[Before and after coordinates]
--------------------------------

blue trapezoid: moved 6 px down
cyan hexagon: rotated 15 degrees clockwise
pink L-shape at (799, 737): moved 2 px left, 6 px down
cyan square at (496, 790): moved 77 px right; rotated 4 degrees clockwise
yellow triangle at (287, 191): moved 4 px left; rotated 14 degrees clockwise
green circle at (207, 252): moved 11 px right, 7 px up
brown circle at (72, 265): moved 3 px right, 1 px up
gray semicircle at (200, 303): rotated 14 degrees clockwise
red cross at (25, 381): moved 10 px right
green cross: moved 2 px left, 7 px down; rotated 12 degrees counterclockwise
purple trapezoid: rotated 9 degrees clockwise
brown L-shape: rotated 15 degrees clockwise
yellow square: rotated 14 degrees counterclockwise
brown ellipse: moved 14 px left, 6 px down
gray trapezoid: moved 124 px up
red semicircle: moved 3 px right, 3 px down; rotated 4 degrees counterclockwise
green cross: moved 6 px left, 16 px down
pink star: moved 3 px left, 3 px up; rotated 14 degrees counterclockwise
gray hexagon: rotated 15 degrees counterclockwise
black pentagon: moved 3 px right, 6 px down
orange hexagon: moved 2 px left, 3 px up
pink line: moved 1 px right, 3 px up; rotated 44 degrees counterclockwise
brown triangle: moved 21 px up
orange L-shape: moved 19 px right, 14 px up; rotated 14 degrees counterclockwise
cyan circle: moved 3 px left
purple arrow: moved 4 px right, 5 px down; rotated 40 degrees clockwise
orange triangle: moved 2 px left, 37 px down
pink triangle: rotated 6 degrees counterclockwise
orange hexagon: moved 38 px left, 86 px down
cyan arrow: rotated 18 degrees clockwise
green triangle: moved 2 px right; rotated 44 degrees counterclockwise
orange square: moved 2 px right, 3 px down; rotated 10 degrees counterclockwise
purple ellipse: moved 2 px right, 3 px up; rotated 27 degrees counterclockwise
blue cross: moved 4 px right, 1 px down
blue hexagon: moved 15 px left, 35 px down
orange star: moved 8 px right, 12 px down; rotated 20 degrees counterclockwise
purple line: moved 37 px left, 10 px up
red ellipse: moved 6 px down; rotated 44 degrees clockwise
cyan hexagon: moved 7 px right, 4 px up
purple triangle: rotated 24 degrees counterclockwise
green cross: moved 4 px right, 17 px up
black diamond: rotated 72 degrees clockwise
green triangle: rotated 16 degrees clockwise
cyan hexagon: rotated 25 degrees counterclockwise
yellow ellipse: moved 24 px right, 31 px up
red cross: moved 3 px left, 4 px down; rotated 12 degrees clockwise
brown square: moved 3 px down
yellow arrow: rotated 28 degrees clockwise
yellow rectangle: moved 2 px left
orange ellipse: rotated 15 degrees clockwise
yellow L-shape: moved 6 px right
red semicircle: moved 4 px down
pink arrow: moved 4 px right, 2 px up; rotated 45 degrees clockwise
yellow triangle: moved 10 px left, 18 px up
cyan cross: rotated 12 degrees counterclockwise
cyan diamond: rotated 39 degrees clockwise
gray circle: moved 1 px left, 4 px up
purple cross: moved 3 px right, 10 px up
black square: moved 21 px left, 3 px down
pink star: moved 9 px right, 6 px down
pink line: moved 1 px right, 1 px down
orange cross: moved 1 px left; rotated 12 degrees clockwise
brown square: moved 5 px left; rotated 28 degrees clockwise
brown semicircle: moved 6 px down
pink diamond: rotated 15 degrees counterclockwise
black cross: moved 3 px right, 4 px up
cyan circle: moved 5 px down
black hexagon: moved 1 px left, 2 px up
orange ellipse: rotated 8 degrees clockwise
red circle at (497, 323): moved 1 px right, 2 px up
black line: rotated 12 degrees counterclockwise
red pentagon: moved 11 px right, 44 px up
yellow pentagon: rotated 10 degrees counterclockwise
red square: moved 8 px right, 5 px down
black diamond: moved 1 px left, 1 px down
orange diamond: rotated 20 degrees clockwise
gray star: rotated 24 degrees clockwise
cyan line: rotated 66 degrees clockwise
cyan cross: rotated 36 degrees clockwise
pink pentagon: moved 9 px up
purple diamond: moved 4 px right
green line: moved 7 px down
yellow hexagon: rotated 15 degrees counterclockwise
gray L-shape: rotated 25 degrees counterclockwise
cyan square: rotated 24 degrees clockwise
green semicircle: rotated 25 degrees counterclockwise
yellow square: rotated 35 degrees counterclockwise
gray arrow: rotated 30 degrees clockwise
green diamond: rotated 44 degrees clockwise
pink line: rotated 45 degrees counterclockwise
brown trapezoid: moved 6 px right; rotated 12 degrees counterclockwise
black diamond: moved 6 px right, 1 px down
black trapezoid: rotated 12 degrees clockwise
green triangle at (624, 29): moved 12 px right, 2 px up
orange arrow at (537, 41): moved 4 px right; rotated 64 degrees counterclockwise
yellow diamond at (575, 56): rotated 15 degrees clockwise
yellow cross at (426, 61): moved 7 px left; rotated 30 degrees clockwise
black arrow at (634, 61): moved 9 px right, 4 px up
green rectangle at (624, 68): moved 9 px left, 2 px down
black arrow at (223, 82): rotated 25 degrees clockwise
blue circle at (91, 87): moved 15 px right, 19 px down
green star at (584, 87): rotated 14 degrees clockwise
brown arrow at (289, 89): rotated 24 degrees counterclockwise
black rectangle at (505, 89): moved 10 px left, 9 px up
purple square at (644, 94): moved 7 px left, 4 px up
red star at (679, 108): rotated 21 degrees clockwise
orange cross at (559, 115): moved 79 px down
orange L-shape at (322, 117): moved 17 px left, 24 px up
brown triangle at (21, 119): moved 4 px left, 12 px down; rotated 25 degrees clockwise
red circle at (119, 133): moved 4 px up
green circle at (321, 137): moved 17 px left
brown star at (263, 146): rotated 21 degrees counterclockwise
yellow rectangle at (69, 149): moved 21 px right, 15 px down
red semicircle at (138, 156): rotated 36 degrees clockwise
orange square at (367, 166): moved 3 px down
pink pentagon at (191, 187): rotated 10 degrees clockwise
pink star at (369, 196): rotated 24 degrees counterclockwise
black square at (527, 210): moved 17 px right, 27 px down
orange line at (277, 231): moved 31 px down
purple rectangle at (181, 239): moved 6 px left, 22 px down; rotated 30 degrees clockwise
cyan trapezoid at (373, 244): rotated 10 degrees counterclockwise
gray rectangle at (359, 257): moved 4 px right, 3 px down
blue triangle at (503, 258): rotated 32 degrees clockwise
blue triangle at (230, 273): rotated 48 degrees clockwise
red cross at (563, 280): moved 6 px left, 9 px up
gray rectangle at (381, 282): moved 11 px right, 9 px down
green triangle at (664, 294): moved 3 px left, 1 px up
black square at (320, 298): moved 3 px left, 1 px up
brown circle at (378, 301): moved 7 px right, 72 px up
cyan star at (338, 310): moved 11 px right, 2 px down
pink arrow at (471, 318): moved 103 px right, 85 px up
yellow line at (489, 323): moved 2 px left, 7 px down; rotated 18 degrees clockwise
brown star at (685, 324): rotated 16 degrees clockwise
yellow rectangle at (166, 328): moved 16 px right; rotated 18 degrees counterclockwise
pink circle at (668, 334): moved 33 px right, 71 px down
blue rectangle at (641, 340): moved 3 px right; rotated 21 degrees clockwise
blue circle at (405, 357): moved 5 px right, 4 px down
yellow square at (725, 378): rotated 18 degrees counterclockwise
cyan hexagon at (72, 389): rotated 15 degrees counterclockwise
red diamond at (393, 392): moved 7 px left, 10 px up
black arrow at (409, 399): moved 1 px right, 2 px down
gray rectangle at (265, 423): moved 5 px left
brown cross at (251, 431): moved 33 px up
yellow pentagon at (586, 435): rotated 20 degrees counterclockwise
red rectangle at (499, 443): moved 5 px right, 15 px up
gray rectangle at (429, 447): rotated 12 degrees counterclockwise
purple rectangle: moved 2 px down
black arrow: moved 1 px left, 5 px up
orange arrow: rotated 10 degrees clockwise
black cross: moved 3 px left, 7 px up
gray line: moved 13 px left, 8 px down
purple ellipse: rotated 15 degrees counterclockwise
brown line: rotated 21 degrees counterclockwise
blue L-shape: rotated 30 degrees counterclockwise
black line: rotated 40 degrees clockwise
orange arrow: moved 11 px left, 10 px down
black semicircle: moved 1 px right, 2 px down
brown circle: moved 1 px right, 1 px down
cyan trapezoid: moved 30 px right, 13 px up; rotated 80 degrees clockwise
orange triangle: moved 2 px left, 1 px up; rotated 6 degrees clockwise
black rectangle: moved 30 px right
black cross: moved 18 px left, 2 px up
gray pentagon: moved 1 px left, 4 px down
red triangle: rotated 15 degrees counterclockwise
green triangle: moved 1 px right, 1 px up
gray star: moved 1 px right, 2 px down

--------------------------------

- DESCRIPTION OF THE TASK
Working from the records above, write out verbatim only the lines from the line containing "pink pentagon: moved 9 px up" through the line containing "black arrow at (223, 82): rotated".

- TASK ANSWER
pink pentagon: moved 9 px up
purple diamond: moved 4 px right
green line: moved 7 px down
yellow hexagon: rotated 15 degrees counterclockwise
gray L-shape: rotated 25 degrees counterclockwise
cyan square: rotated 24 degrees clockwise
green semicircle: rotated 25 degrees counterclockwise
yellow square: rotated 35 degrees counterclockwise
gray arrow: rotated 30 degrees clockwise
green diamond: rotated 44 degrees clockwise
pink line: rotated 45 degrees counterclockwise
brown trapezoid: moved 6 px right; rotated 12 degrees counterclockwise
black diamond: moved 6 px right, 1 px down
black trapezoid: rotated 12 degrees clockwise
green triangle at (624, 29): moved 12 px right, 2 px up
orange arrow at (537, 41): moved 4 px right; rotated 64 degrees counterclockwise
yellow diamond at (575, 56): rotated 15 degrees clockwise
yellow cross at (426, 61): moved 7 px left; rotated 30 degrees clockwise
black arrow at (634, 61): moved 9 px right, 4 px up
green rectangle at (624, 68): moved 9 px left, 2 px down
black arrow at (223, 82): rotated 25 degrees clockwise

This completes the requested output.